To do: Update the portion of the entries that begins with the line containing "Question: Considering the" and ends with the line containing "Question: Based on", replacing "transparent glass window" with "clear glass window" and leaving everything else unchanged; return only those lines.

Dataset records:
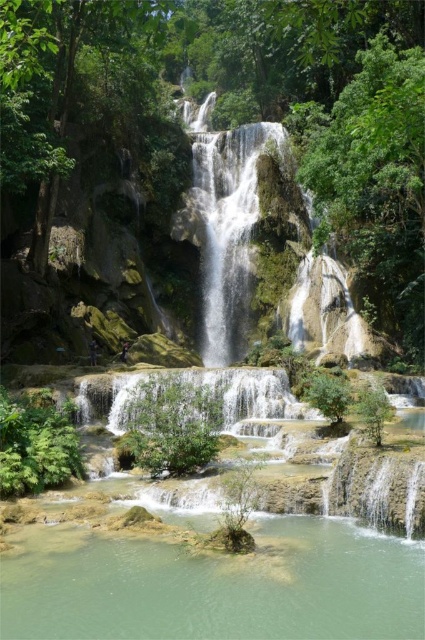
Which is in front, point (183, 515) or point (235, 312)?

Positioned in front is point (183, 515).

Can you confirm if clear water at center is positioned above translucent white water at center?

Actually, clear water at center is below translucent white water at center.

The height and width of the screenshot is (640, 425). What do you see at coordinates (218, 586) in the screenshot?
I see `clear water at center` at bounding box center [218, 586].

Identify the location of clear water at center. The height and width of the screenshot is (640, 425). (218, 586).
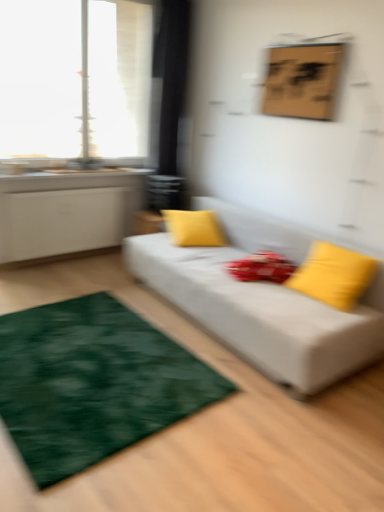
Question: In terms of width, does yellow fabric pillow at center, the first pillow positioned from the back, look wider or thinner when compared to white fabric couch at center?

Choices:
 (A) thin
 (B) wide

Answer: (A)

Question: Would you say yellow fabric pillow at center, which is counted as the second pillow, starting from the front, is inside or outside white fabric couch at center?

Choices:
 (A) inside
 (B) outside

Answer: (A)

Question: Considering the real-world distances, which object is closest to the yellow matte pillow at right, which is the second pillow in left-to-right order?

Choices:
 (A) white fabric couch at center
 (B) wooden board at upper center
 (C) yellow fabric pillow at center, the first pillow positioned from the back
 (D) transparent glass window at upper left
 (E) green plush rug at lower left

Answer: (A)

Question: Based on their relative distances, which object is farther from the yellow matte pillow at right, which is the first pillow from front to back?

Choices:
 (A) yellow fabric pillow at center, the first pillow when ordered from left to right
 (B) green plush rug at lower left
 (C) white fabric couch at center
 (D) wooden board at upper center
 (E) transparent glass window at upper left

Answer: (E)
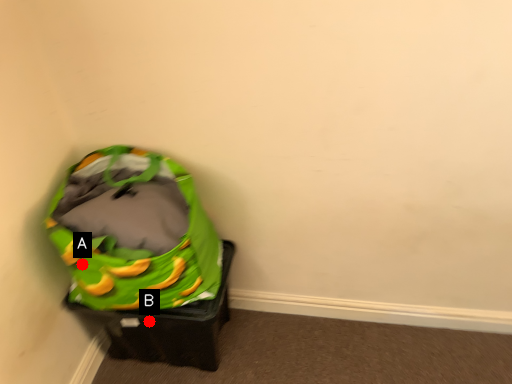
Question: Two points are circled on the image, labeled by A and B beside each circle. Among these points, which one is farthest from the camera?

Choices:
 (A) A is further
 (B) B is further

Answer: (B)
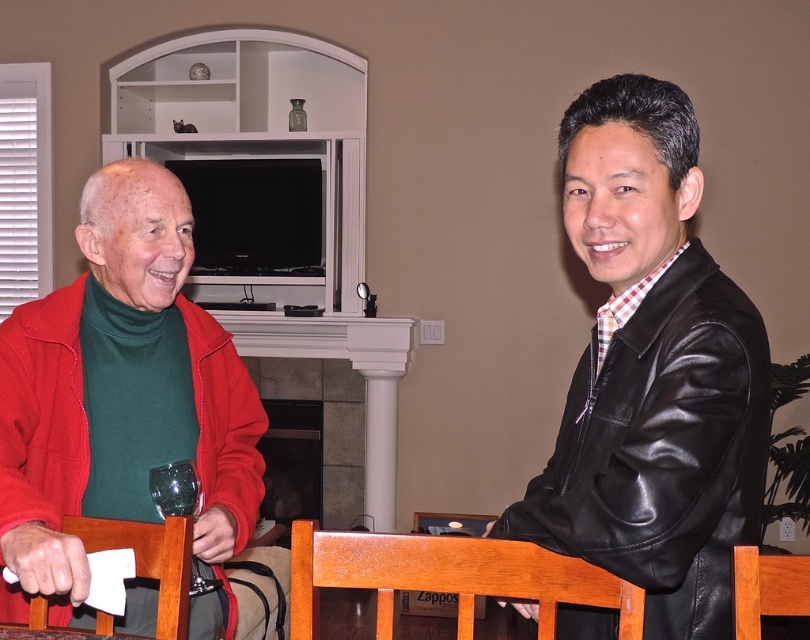
Is black leather jacket at right closer to camera compared to shiny green glass at lower left?

That is True.

Measure the distance from black leather jacket at right to shiny green glass at lower left.

A distance of 29.32 inches exists between black leather jacket at right and shiny green glass at lower left.

Between point (729, 586) and point (194, 472), which one is positioned in front?

Point (729, 586)

Identify the location of black leather jacket at right. (661, 445).

Measure the distance between point (254, 474) and camera.

Point (254, 474) is 1.77 meters away from camera.

Measure the distance between matte red jacket at left and camera.

A distance of 1.22 meters exists between matte red jacket at left and camera.

Does point (100, 202) come behind point (158, 499)?

Yes, point (100, 202) is behind point (158, 499).

You are a GUI agent. You are given a task and a screenshot of the screen. Output one action in this format:
    pyautogui.click(x=<x>, y=<y>)
    Task: Click on the matte red jacket at left
    This screenshot has width=810, height=640.
    Given the screenshot: What is the action you would take?
    pos(122,394)

Is point (41, 397) behind point (668, 547)?

Yes, it is behind point (668, 547).

Is matte red jacket at left bigger than black leather jacket at right?

Correct, matte red jacket at left is larger in size than black leather jacket at right.

Which is in front, point (75, 548) or point (671, 284)?

Point (75, 548) is in front.

The image size is (810, 640). I want to click on matte red jacket at left, so click(122, 394).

Completed exercise:
Question: Considering the real-world distances, which object is closest to the yellow matte pillow at right, which is the second pillow in left-to-right order?

Choices:
 (A) white fabric couch at center
 (B) wooden board at upper center
 (C) yellow fabric pillow at center, the first pillow positioned from the back
 (D) clear glass window at upper left
 (E) green plush rug at lower left

Answer: (A)

Question: Based on their relative distances, which object is farther from the yellow matte pillow at right, which is the first pillow from front to back?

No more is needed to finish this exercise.